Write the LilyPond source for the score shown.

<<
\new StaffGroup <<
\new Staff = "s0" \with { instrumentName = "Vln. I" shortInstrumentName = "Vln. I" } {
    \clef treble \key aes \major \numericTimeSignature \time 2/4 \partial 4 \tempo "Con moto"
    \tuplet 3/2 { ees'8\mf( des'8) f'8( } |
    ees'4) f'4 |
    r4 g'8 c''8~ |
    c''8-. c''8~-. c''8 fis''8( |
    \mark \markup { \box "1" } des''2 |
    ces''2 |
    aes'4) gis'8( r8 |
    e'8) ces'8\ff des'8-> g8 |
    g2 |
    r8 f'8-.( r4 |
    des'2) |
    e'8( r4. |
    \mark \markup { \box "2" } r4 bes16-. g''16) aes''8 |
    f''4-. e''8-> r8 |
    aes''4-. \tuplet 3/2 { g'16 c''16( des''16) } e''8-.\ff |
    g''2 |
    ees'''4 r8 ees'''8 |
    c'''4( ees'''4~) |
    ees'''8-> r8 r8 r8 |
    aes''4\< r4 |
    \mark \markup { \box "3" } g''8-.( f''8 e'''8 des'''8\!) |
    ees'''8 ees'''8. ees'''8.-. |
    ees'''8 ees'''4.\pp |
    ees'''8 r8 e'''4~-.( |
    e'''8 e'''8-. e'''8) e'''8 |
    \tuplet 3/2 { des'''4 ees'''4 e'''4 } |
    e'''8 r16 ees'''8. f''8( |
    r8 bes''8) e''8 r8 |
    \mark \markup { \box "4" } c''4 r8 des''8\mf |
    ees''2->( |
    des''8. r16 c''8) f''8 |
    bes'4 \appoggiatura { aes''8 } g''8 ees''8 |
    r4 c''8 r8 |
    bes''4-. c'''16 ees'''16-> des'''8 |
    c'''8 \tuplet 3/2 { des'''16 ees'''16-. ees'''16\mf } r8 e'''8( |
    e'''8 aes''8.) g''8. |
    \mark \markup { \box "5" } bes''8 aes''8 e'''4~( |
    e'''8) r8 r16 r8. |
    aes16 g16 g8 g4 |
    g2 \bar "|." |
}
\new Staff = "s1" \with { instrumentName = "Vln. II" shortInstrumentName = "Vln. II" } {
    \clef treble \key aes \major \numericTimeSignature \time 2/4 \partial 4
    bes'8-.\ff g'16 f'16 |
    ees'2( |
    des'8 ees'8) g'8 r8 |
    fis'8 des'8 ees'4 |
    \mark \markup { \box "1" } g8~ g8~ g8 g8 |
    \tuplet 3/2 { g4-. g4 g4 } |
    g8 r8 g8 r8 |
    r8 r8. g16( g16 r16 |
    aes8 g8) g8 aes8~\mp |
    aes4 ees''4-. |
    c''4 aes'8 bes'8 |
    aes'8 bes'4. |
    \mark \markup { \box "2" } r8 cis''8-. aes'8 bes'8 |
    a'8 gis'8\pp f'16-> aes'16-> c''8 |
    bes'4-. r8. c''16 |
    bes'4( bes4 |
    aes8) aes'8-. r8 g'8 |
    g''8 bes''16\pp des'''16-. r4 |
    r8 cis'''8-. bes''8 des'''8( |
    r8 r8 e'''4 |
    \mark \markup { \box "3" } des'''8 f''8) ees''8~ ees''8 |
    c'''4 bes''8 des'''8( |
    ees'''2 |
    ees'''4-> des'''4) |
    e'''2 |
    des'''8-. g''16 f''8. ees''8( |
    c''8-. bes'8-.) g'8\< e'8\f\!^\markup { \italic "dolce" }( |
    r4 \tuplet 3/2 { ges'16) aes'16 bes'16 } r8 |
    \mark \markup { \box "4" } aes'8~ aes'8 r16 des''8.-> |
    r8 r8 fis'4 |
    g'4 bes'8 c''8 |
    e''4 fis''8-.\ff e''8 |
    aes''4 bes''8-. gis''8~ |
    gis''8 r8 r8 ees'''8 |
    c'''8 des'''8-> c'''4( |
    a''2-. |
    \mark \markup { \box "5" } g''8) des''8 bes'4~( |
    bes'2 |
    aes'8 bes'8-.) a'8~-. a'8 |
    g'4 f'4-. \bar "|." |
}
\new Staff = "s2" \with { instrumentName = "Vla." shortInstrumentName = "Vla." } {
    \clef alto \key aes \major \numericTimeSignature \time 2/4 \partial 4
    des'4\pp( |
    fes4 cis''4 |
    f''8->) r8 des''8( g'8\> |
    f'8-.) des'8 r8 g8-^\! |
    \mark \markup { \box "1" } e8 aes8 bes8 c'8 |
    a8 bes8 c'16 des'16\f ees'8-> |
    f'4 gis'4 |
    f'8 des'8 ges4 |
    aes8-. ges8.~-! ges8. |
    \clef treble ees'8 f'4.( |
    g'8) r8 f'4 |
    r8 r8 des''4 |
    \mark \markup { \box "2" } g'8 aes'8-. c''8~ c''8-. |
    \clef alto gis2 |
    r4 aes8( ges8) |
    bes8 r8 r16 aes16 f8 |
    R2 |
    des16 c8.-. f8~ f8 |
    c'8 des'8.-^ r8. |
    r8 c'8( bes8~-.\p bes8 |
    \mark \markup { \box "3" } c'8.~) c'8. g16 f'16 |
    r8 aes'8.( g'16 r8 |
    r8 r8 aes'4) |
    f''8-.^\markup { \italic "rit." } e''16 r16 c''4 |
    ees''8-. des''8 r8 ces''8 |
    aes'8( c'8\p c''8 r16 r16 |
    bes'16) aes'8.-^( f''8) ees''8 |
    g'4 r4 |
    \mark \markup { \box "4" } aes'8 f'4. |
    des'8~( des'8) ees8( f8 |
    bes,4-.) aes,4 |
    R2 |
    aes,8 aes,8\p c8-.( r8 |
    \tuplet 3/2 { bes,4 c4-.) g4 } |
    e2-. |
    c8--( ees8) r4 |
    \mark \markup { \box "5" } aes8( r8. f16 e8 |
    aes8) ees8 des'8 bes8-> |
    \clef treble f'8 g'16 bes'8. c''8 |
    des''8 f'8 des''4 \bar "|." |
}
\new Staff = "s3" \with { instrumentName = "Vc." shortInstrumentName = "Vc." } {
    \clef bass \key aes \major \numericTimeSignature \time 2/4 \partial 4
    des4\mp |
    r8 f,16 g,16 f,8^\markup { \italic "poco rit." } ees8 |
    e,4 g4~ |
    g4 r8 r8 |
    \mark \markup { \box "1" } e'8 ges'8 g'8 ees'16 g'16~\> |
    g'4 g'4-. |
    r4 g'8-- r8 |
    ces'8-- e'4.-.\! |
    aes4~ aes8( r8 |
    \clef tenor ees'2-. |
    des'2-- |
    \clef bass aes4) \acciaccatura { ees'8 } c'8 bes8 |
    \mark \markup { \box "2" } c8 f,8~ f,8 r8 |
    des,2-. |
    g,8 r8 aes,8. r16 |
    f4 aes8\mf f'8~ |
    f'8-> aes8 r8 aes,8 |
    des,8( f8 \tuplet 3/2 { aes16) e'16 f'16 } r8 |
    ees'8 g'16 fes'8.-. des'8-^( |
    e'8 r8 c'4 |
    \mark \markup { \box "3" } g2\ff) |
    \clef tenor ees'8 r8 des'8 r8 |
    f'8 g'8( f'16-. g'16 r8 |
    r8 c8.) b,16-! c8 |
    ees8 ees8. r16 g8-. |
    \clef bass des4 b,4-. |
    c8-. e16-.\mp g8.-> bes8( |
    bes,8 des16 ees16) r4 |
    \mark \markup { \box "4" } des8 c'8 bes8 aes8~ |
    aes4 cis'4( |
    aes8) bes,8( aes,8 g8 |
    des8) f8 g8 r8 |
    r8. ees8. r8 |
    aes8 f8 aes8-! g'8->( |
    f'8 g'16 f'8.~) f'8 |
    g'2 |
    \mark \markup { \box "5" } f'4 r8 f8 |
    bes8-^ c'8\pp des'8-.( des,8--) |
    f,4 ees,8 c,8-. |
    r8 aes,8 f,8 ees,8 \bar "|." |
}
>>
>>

*****

(EXERCISE DETAILS) Pull out every line of the data above that contains the string "shortInstrumentName", matching case exactly.

(THE OUTPUT)
\new Staff = "s0" \with { instrumentName = "Vln. I" shortInstrumentName = "Vln. I" } {
\new Staff = "s1" \with { instrumentName = "Vln. II" shortInstrumentName = "Vln. II" } {
\new Staff = "s2" \with { instrumentName = "Vla." shortInstrumentName = "Vla." } {
\new Staff = "s3" \with { instrumentName = "Vc." shortInstrumentName = "Vc." } {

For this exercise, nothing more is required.